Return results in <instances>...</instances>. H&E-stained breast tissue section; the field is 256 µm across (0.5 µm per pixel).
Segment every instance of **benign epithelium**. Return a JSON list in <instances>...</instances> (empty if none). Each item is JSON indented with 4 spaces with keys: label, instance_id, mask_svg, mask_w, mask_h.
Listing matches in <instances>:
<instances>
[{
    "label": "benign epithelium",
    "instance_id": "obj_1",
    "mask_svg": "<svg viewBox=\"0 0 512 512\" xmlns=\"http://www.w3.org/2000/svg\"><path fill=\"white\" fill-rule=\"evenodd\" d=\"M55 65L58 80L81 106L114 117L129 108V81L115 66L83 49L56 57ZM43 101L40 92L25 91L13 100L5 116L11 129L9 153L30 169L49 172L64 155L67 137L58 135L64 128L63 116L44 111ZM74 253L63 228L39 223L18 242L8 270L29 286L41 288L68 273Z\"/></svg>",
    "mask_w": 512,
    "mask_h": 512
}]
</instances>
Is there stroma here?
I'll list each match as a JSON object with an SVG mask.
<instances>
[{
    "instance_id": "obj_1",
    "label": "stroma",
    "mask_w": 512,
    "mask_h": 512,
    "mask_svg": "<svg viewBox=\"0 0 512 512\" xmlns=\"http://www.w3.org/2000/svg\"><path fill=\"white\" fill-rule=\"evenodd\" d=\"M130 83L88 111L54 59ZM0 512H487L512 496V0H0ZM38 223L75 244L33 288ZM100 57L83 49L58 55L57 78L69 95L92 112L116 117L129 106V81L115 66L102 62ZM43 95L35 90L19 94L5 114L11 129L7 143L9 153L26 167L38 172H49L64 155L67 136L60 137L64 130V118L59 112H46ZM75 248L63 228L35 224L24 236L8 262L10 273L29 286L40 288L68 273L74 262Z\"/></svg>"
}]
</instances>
• • • •
WHAT TO DO | Copy exactly, and only, the lines from the one containing "Segment every instance" through the last line of the listing.

RESULT BELOW |
Segment every instance of **benign epithelium**. Return a JSON list in <instances>...</instances> (empty if none). Each item is JSON indented with 4 spaces with keys: label, instance_id, mask_svg, mask_w, mask_h.
Listing matches in <instances>:
<instances>
[{
    "label": "benign epithelium",
    "instance_id": "obj_1",
    "mask_svg": "<svg viewBox=\"0 0 512 512\" xmlns=\"http://www.w3.org/2000/svg\"><path fill=\"white\" fill-rule=\"evenodd\" d=\"M55 65L58 80L81 106L114 117L129 108V81L115 66L83 49L56 57ZM43 101L40 92L25 91L13 100L5 116L11 129L9 153L30 169L49 172L64 155L67 137L58 135L64 128L63 116L44 111ZM74 253L63 228L39 223L18 242L8 270L29 286L41 288L68 273Z\"/></svg>",
    "mask_w": 512,
    "mask_h": 512
}]
</instances>
Is there stroma here?
I'll list each match as a JSON object with an SVG mask.
<instances>
[{
    "instance_id": "obj_1",
    "label": "stroma",
    "mask_w": 512,
    "mask_h": 512,
    "mask_svg": "<svg viewBox=\"0 0 512 512\" xmlns=\"http://www.w3.org/2000/svg\"><path fill=\"white\" fill-rule=\"evenodd\" d=\"M130 83L88 111L54 59ZM0 512H487L512 496V0H0ZM38 223L75 244L33 288ZM100 57L83 49L58 55L57 78L69 95L92 112L116 117L129 106V81L115 66L102 62ZM43 95L35 90L19 94L5 114L11 129L7 143L9 153L26 167L38 172H49L64 155L67 136L60 137L64 130V118L59 112H46ZM75 248L63 228L35 224L24 236L8 262L10 273L29 286L40 288L68 273L74 262Z\"/></svg>"
}]
</instances>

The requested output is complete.